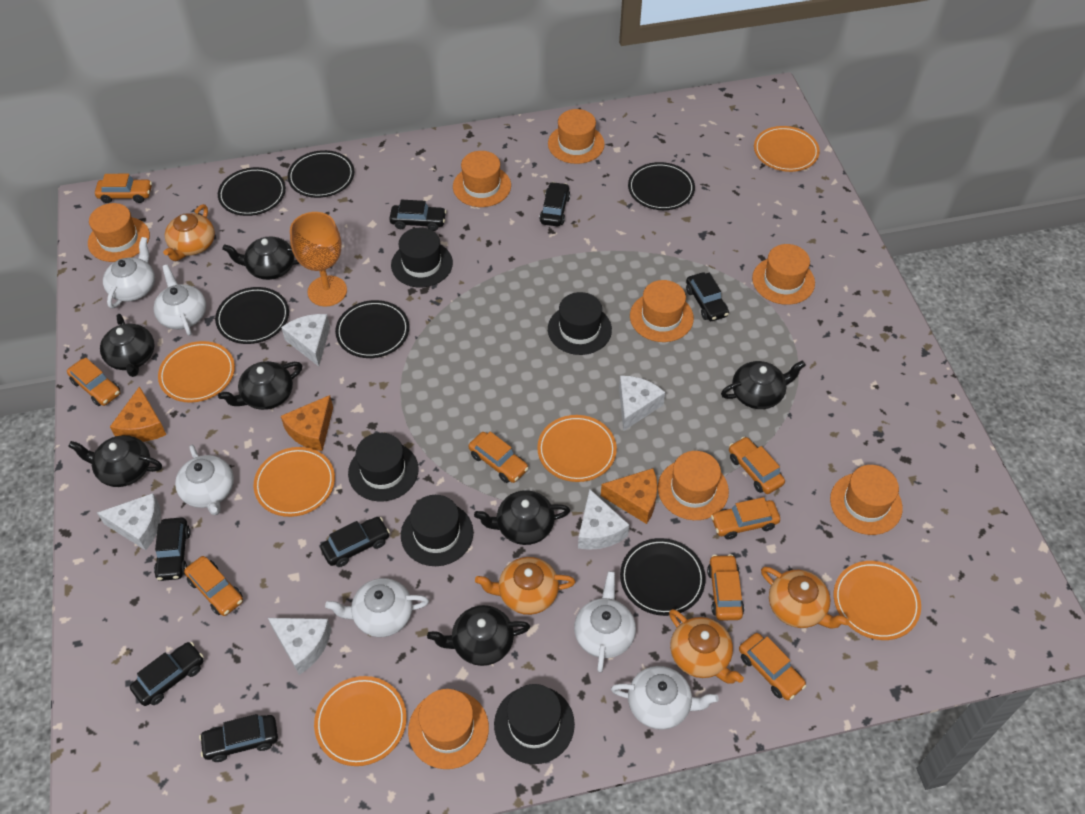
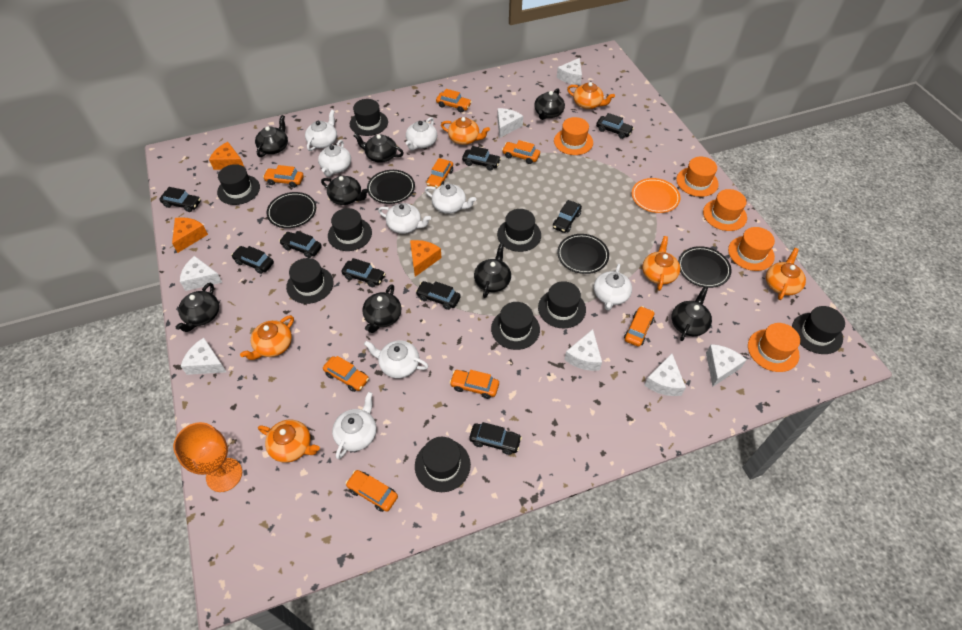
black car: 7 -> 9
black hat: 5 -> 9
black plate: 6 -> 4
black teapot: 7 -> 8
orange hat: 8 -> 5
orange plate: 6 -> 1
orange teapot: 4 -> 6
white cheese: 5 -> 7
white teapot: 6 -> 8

Task objective:
All that is needed is the line containing "orange teapot: 4 -> 6" and each line after it to the end of the data above, set down exactly.

Answer section:
orange teapot: 4 -> 6
white cheese: 5 -> 7
white teapot: 6 -> 8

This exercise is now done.